Task details » Repeat the data exactly as given below, dropping every picture.

Data »
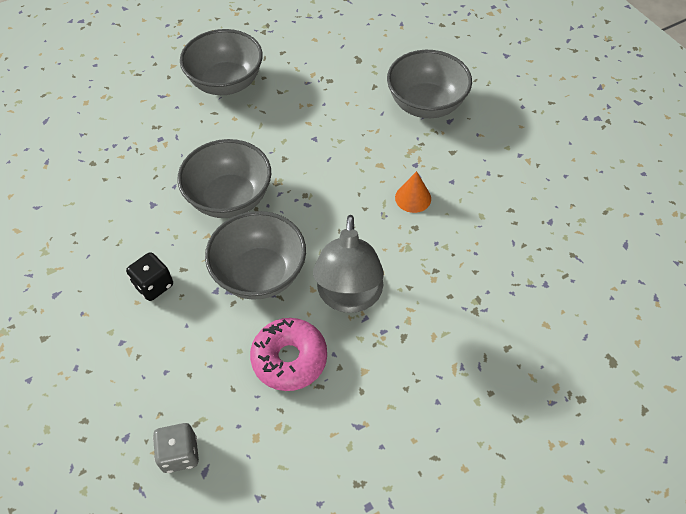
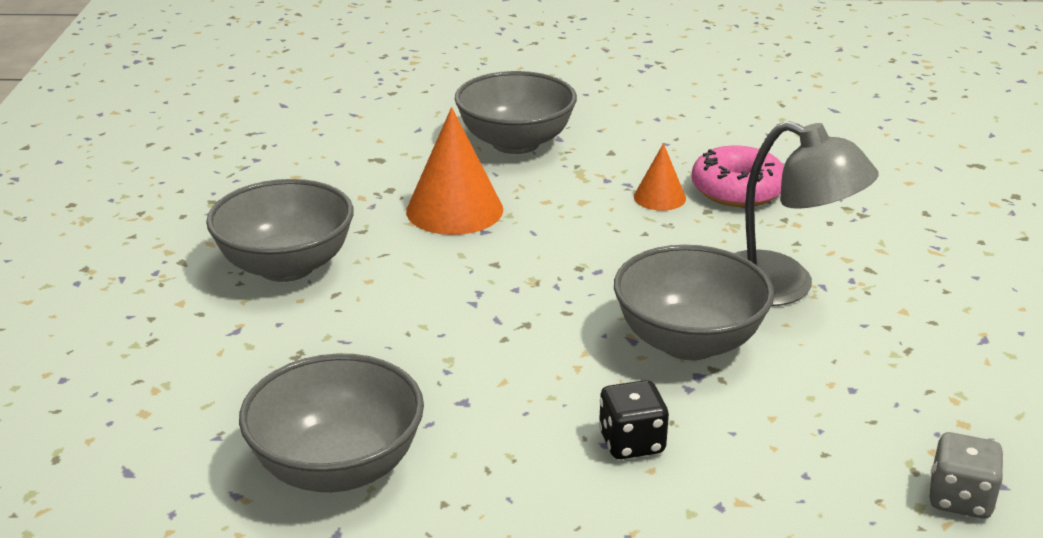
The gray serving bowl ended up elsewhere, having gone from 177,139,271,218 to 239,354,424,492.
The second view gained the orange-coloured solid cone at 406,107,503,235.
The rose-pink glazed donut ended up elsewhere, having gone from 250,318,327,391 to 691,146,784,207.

Answer section »
The gray serving bowl ended up elsewhere, having gone from 177,139,271,218 to 239,354,424,492.
The second view gained the orange-coloured solid cone at 406,107,503,235.
The rose-pink glazed donut ended up elsewhere, having gone from 250,318,327,391 to 691,146,784,207.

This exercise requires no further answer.